Stored items from a collection:
• • • •
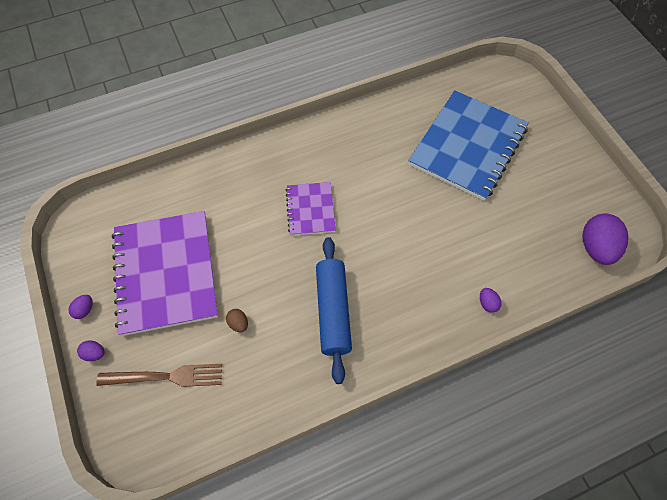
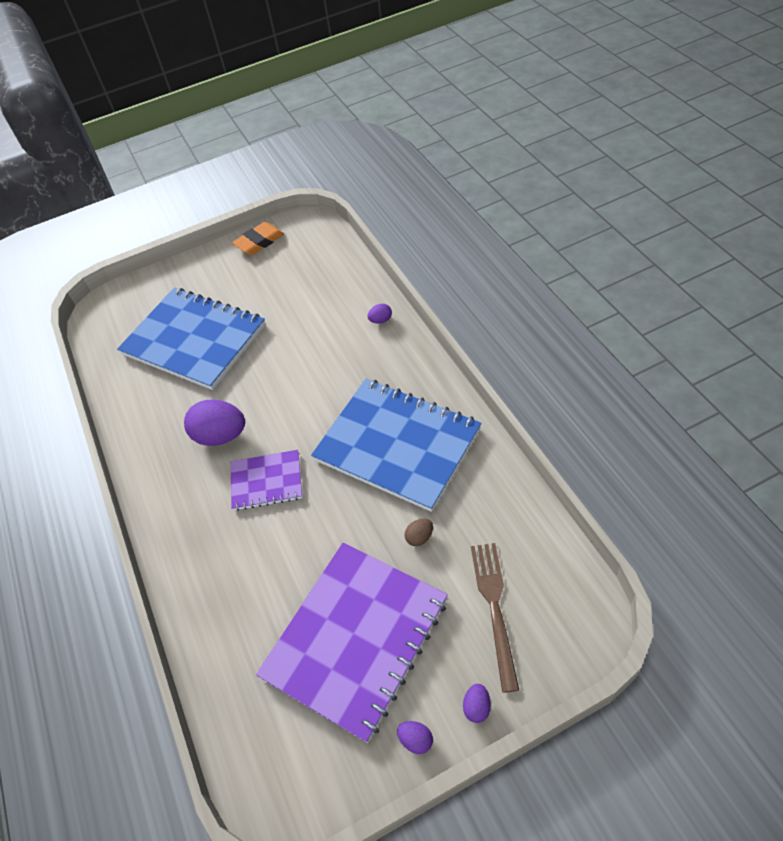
camera: 85 degrees left, 10 degrees down
(165, 273) = (356, 638): purple notebook -> purple notebook turned 45 degrees counterclockwise
(333, 311) = (397, 444): blue rolling pin -> blue notebook
(596, 248) = (321, 247): purple egg -> purple egg (221, 436)
(602, 191) = (259, 242): none -> orange eraser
• • • •
WORK REQUIRED:
Give the entries again without a single change, but with no pictures.

RESULT FOR THIS EXERCISE:
camera: 85 degrees left, 10 degrees down
(165, 273) = (356, 638): purple notebook -> purple notebook turned 45 degrees counterclockwise
(333, 311) = (397, 444): blue rolling pin -> blue notebook
(596, 248) = (321, 247): purple egg -> purple egg (221, 436)
(602, 191) = (259, 242): none -> orange eraser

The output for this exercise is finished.